[Problem requirements]
When you transcribe the data below, reproduce every line exactly and leave each picture out.

[The data]
Content starts

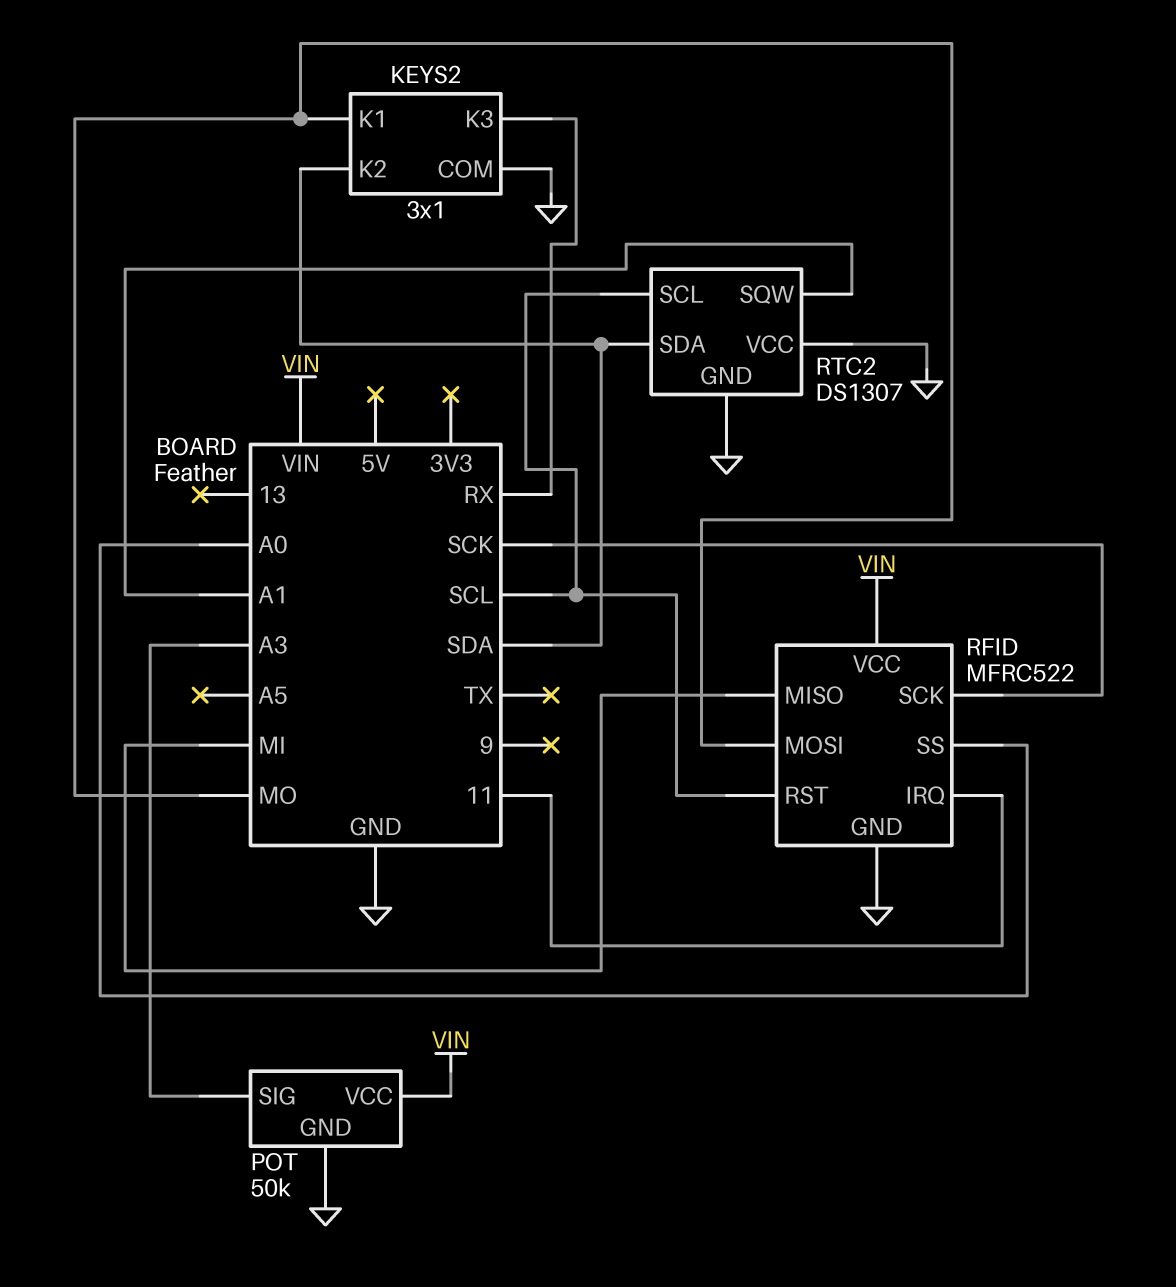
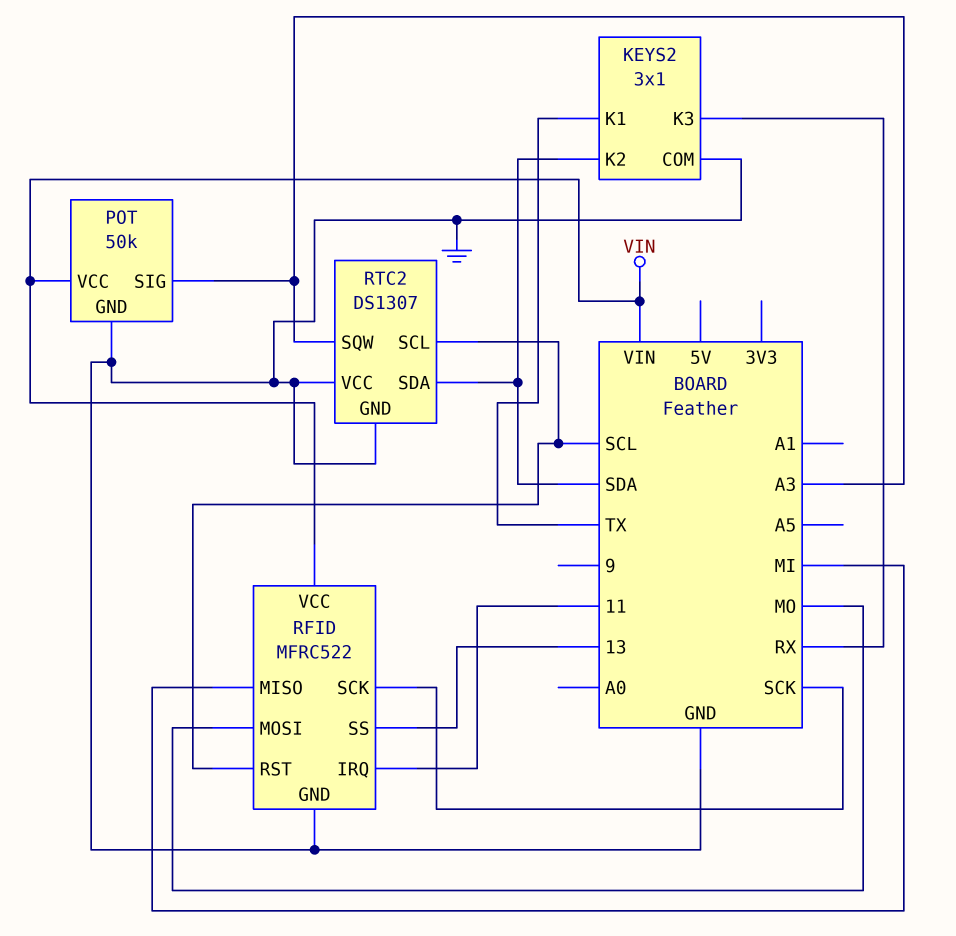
KEYS2 pin K1: MO -> TX
RFID pin SS: A0 -> 13
RTC2 pin SQW: A1 -> A3

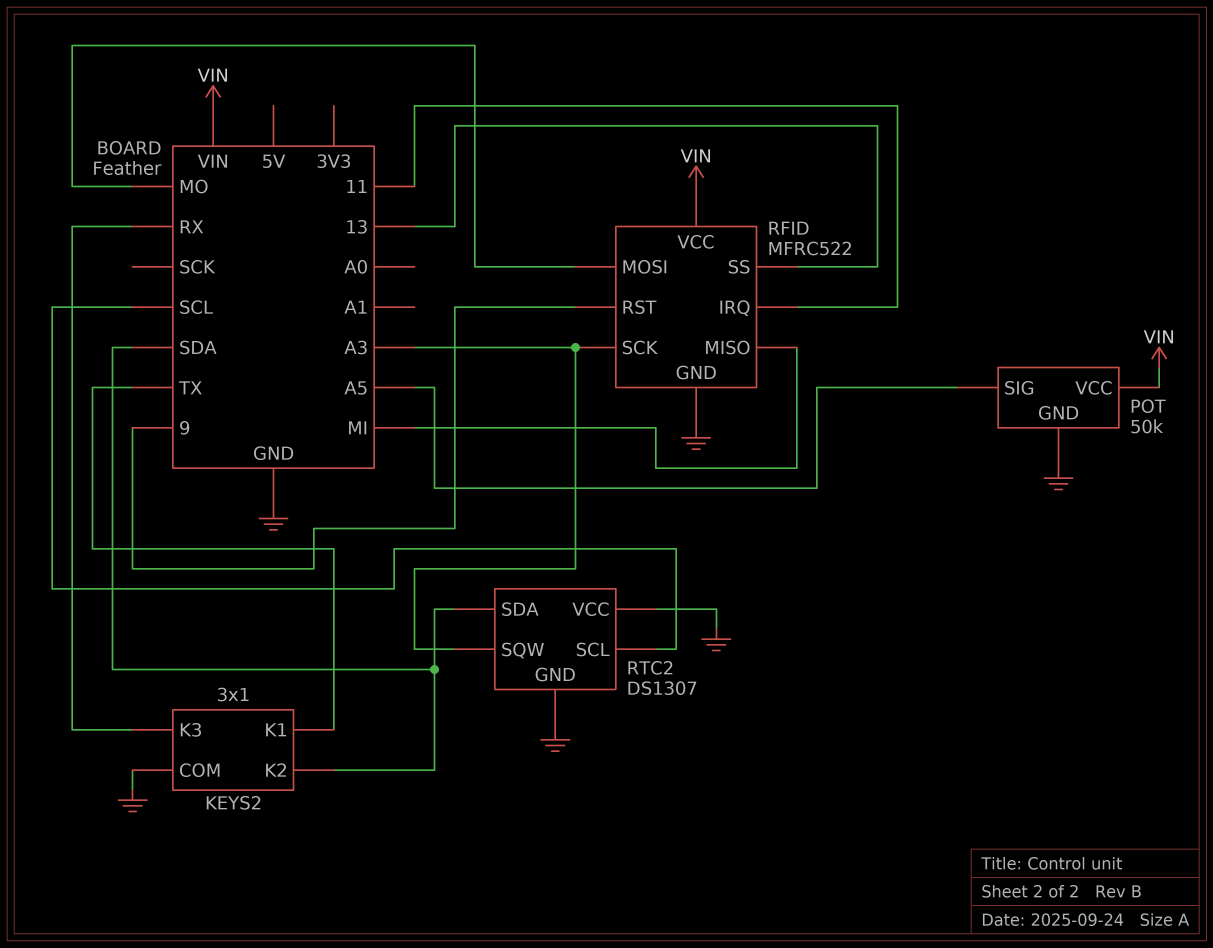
POT pin SIG: A3 -> A5
RFID pin RST: SCL -> 9
RFID pin SCK: SCK -> A3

Content ends

[Result of this task]
KEYS2 pin K1: MO -> TX
RFID pin SS: A0 -> 13
RTC2 pin SQW: A1 -> A3

POT pin SIG: A3 -> A5
RFID pin RST: SCL -> 9
RFID pin SCK: SCK -> A3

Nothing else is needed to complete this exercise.